:: EXERCISE INSTRUCTIONS ::
Please recast the lines starting at the one containing "Is transparent glass door at right far" and ending at the one containing "and carpeted stairwell at lower right." as a Markdown table with the columns Row and Line, leaving out blank lines.

(Spatial grounding data)
_ _ _ _ _ _ _

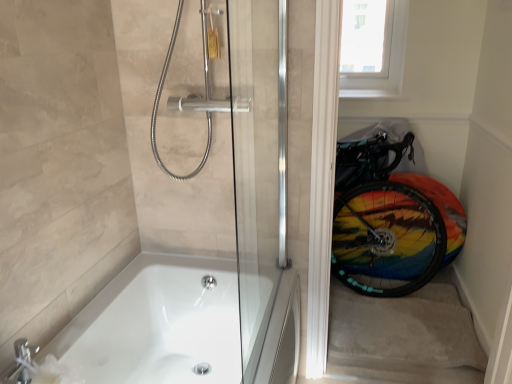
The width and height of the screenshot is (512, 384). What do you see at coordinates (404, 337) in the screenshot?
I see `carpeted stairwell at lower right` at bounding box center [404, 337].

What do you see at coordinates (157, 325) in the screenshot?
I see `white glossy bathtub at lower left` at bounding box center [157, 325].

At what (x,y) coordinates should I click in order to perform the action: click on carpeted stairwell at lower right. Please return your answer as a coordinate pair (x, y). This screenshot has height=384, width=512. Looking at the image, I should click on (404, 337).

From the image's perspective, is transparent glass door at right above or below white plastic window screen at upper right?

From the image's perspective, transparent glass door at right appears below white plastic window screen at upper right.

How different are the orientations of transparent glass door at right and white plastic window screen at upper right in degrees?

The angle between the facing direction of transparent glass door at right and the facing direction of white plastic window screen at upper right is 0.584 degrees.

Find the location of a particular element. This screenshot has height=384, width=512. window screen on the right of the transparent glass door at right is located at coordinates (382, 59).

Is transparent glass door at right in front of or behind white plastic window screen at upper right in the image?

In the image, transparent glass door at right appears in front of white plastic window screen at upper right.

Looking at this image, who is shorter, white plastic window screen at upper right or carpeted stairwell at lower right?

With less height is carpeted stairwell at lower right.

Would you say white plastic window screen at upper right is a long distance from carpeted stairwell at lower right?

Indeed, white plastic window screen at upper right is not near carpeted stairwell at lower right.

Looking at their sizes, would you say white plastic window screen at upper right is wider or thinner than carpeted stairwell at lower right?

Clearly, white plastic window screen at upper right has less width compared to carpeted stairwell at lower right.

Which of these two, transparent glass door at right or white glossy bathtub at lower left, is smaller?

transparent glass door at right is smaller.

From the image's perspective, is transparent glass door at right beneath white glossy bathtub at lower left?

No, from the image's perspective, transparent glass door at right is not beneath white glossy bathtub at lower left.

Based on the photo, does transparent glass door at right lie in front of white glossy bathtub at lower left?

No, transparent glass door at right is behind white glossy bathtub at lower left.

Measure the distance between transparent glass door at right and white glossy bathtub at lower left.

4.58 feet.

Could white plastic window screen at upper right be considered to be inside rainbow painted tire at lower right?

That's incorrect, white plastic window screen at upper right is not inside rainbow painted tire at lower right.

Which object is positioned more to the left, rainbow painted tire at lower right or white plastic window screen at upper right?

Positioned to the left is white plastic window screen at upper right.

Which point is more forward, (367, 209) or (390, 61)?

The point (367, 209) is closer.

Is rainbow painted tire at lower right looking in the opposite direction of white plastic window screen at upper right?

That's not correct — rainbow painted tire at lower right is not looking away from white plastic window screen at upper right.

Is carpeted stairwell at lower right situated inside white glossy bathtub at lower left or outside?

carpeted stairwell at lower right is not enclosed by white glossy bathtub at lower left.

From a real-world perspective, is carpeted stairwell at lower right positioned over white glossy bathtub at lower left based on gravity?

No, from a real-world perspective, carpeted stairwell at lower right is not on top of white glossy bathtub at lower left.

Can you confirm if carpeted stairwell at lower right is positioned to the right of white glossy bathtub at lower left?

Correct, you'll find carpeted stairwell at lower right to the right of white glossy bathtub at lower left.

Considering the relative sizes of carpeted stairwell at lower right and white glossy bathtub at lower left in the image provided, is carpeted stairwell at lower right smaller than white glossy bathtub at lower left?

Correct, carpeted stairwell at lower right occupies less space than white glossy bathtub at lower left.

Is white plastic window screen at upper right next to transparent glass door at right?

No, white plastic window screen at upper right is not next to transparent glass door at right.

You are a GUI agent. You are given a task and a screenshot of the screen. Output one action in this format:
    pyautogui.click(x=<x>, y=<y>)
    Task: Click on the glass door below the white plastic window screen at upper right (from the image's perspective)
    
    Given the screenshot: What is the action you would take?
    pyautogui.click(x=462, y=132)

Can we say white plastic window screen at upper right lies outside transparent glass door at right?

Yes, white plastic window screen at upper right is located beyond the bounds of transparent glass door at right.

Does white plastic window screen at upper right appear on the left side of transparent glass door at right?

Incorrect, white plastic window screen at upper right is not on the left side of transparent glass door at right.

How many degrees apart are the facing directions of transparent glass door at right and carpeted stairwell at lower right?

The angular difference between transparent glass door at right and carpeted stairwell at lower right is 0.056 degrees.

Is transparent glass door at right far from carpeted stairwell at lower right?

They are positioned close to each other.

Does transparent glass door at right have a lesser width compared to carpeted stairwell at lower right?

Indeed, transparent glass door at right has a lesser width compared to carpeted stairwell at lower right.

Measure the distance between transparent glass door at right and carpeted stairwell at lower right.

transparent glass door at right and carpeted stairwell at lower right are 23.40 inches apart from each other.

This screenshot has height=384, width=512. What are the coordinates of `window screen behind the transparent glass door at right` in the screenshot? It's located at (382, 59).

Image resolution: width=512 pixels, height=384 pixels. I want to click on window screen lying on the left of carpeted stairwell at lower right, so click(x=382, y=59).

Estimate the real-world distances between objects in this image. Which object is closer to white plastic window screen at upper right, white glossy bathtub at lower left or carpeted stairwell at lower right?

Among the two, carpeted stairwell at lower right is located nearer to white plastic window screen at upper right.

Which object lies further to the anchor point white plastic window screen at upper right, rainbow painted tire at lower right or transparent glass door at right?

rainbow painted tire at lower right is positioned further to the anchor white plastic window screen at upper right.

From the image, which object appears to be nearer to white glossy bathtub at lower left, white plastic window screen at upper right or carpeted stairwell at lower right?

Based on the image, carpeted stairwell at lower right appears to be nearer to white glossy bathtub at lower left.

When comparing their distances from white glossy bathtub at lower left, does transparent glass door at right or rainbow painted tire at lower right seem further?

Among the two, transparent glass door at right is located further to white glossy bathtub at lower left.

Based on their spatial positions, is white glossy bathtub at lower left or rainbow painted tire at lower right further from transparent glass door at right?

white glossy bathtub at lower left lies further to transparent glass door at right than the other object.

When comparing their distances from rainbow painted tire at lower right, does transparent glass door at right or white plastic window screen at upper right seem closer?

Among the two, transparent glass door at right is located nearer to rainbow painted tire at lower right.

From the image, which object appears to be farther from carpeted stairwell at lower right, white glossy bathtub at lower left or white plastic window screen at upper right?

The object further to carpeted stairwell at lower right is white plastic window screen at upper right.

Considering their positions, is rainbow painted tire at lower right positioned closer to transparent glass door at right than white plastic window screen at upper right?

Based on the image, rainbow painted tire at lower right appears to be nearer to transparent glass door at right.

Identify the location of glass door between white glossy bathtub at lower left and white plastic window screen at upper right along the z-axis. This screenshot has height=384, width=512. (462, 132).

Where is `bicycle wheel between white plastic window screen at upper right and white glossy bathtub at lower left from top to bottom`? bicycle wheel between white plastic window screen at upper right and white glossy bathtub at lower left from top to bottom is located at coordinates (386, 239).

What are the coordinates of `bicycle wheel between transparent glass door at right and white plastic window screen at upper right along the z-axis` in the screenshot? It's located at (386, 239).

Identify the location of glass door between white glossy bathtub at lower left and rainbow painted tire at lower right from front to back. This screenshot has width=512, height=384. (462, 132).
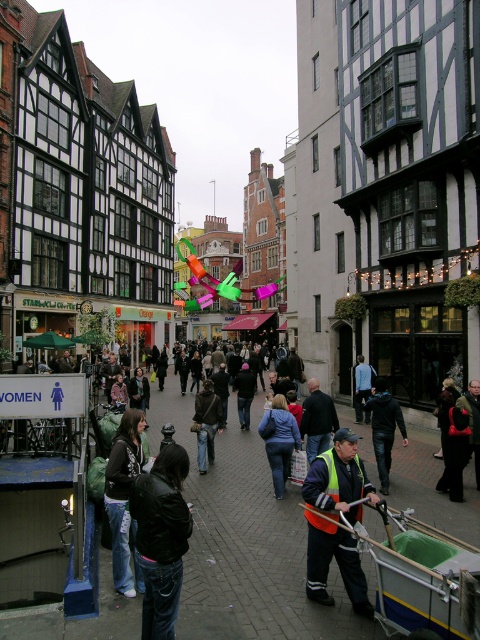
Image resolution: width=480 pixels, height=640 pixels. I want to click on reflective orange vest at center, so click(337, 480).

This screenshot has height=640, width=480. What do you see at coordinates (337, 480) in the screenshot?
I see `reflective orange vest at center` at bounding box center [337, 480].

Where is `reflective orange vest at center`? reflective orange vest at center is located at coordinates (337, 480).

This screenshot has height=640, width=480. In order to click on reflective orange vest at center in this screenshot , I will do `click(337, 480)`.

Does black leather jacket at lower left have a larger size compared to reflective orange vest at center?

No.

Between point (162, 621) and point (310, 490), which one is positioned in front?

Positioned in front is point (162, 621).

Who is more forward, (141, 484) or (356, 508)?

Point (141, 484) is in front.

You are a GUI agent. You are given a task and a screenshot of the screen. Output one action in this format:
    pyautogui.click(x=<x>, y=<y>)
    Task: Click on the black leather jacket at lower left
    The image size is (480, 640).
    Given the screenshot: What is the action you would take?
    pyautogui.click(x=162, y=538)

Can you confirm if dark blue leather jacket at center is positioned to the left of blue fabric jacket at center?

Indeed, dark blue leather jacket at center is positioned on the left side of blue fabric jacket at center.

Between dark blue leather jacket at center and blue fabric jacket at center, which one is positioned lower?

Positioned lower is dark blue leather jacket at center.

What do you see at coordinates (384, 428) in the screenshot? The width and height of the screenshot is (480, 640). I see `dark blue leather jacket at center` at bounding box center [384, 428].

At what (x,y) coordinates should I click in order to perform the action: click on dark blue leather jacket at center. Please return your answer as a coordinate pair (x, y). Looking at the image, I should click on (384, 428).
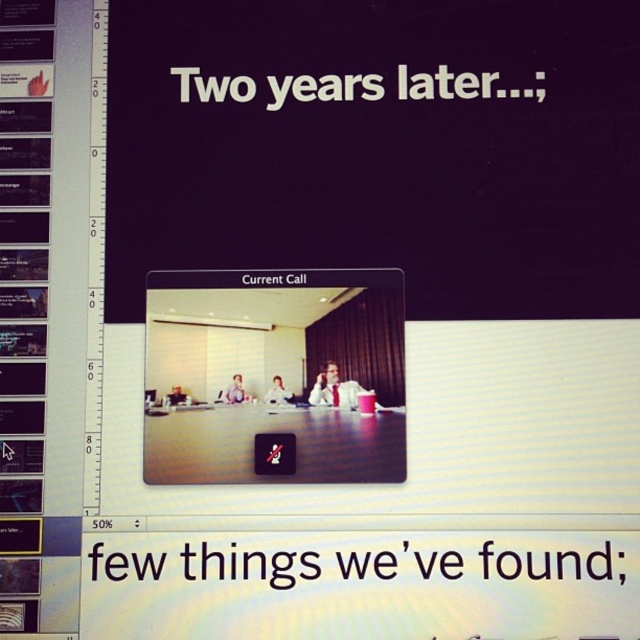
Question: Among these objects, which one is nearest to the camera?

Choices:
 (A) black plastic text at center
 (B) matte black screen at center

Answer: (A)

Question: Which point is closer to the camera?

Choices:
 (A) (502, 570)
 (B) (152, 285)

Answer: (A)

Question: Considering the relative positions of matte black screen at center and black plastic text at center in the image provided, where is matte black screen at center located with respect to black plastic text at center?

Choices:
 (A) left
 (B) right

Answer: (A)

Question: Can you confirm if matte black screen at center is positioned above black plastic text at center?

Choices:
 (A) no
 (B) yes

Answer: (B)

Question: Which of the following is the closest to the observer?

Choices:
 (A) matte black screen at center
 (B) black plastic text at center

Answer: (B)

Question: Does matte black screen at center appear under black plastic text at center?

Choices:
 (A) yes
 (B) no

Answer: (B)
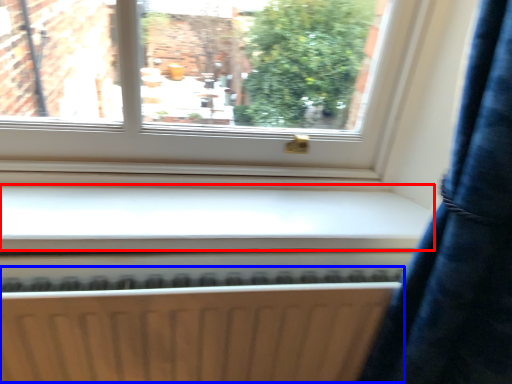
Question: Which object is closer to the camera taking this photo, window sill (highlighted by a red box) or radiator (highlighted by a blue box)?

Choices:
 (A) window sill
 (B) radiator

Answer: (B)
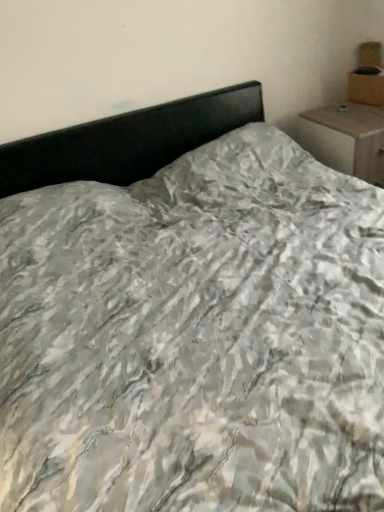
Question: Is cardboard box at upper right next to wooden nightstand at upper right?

_ _ _ _ _ _ _

:: SOLUTION FOR THIS PROBLEM ::
| Row | Line |
|---|---|
| 1 | Is transparent glass door at right far from carpeted stairwell at lower right? |
| 2 | They are positioned close to each other. |
| 3 | Does transparent glass door at right have a lesser width compared to carpeted stairwell at lower right? |
| 4 | Indeed, transparent glass door at right has a lesser width compared to carpeted stairwell at lower right. |
| 5 | Measure the distance between transparent glass door at right and carpeted stairwell at lower right. |